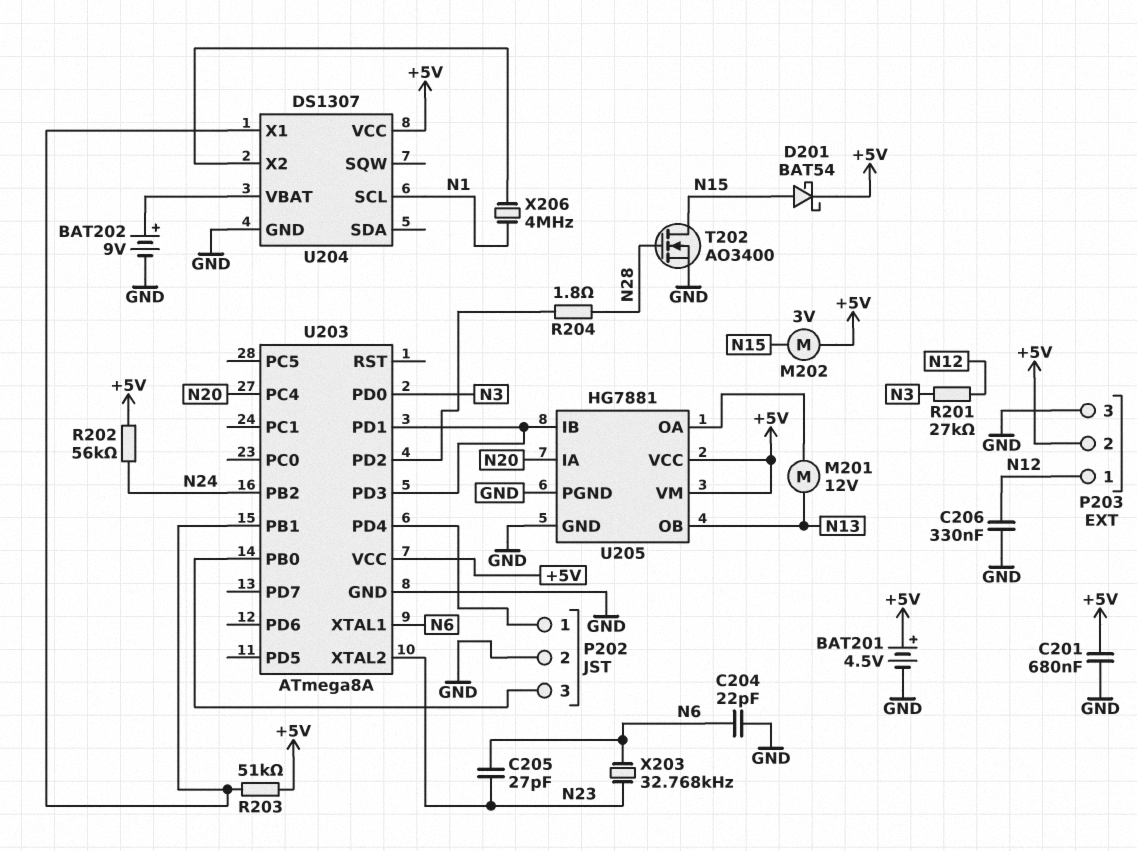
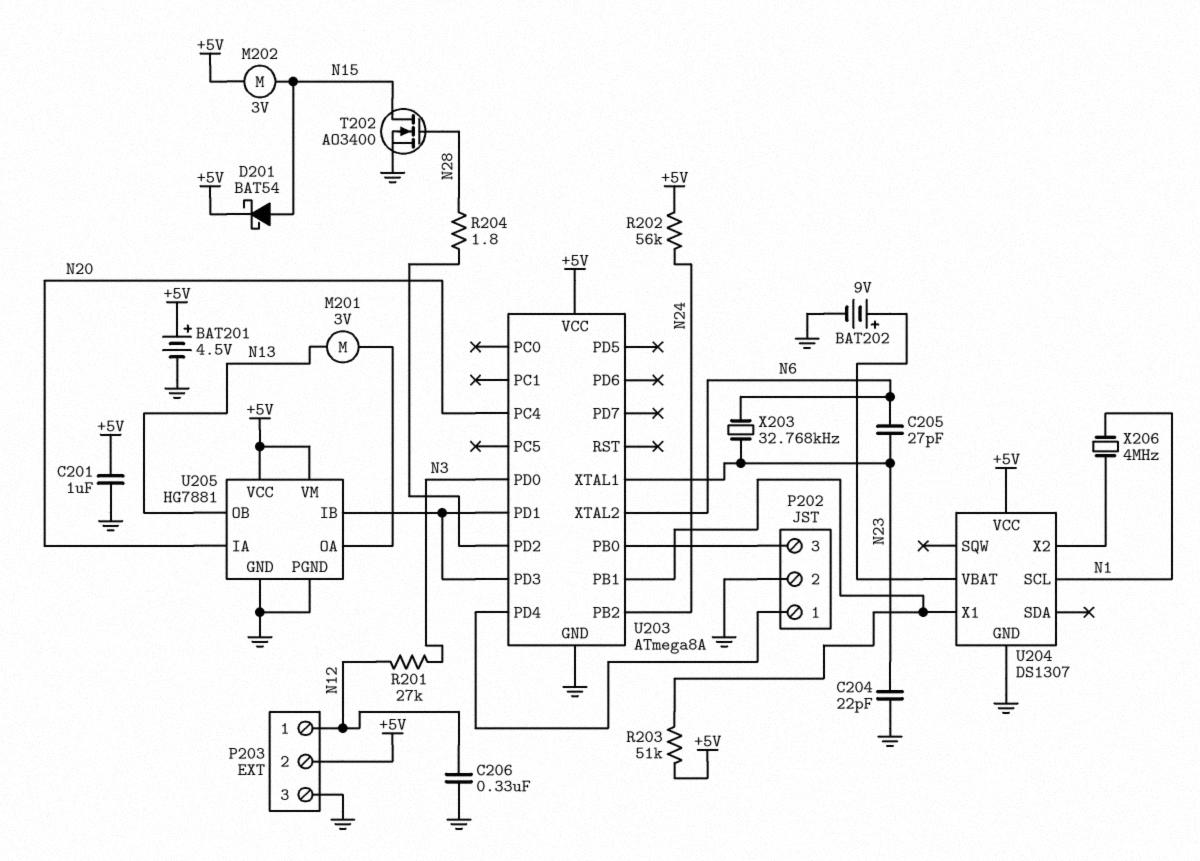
C201: 680nF (+5V, GND) -> 1uF (+5V, GND)
C204: 22pF (GND, N6) -> 22pF (GND, N23)
M201: motor 12V (N13, U205/OA) -> motor 3V (N13, U205/OA)
U203 pin XTAL1: N6 -> N23
U203 pin XTAL2: N23 -> N6

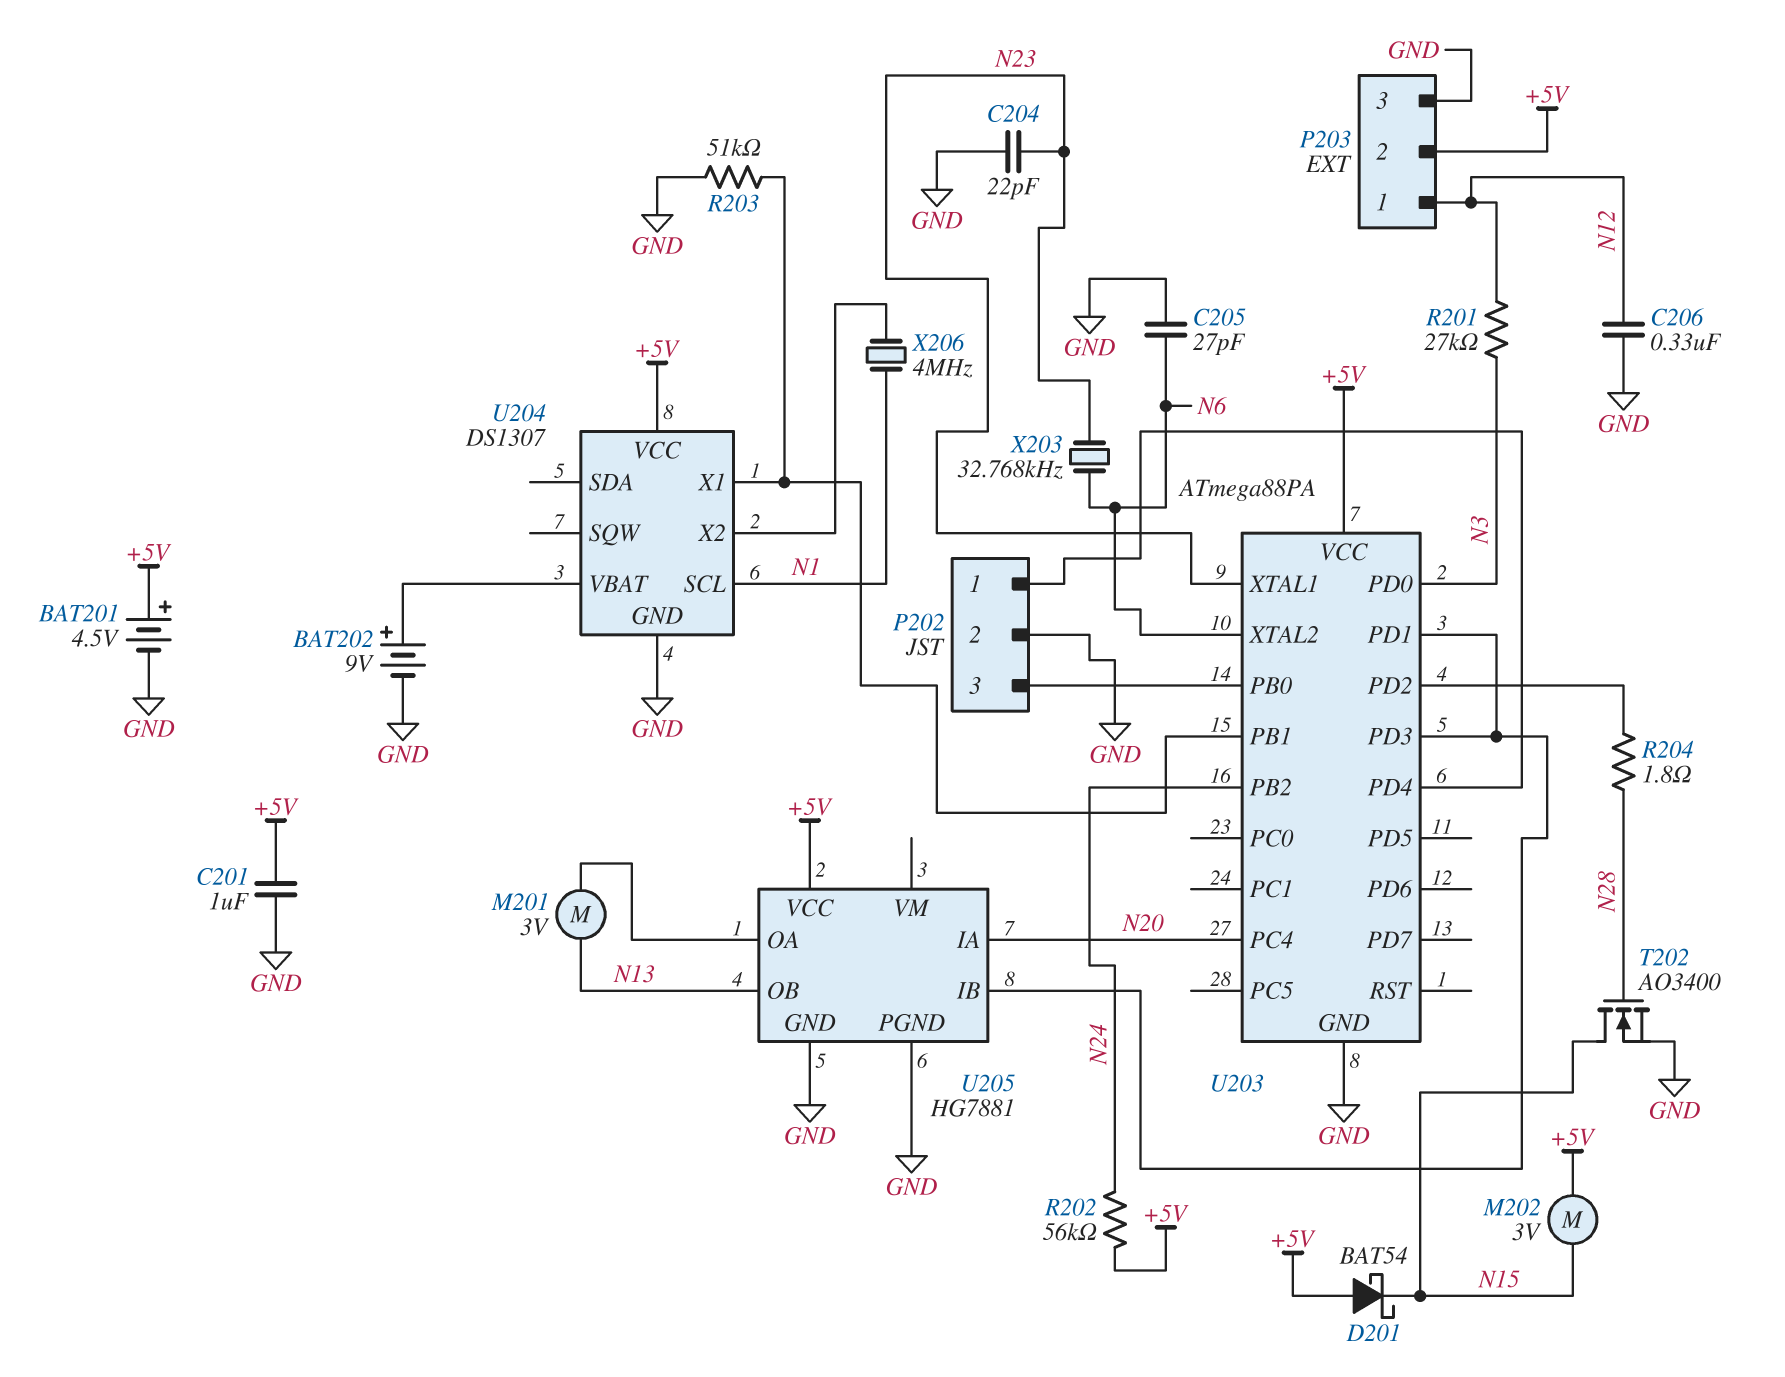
C205: 27pF (N6, N23) -> 27pF (GND, N6)
D201: schottky BAT54 (A N15, K +5V) -> schottky BAT54 (A +5V, K N15)
R203: 51k (+5V, U203/PB1) -> 51k (GND, U203/PB1)
U203: ATmega8A -> ATmega88PA
U205 pin VM: +5V -> none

· · · · · · ·

### Exercise prompt
For this exercise, return the data above exactly and leave every picture out.

### Solution below
C201: 680nF (+5V, GND) -> 1uF (+5V, GND)
C204: 22pF (GND, N6) -> 22pF (GND, N23)
M201: motor 12V (N13, U205/OA) -> motor 3V (N13, U205/OA)
U203 pin XTAL1: N6 -> N23
U203 pin XTAL2: N23 -> N6

C205: 27pF (N6, N23) -> 27pF (GND, N6)
D201: schottky BAT54 (A N15, K +5V) -> schottky BAT54 (A +5V, K N15)
R203: 51k (+5V, U203/PB1) -> 51k (GND, U203/PB1)
U203: ATmega8A -> ATmega88PA
U205 pin VM: +5V -> none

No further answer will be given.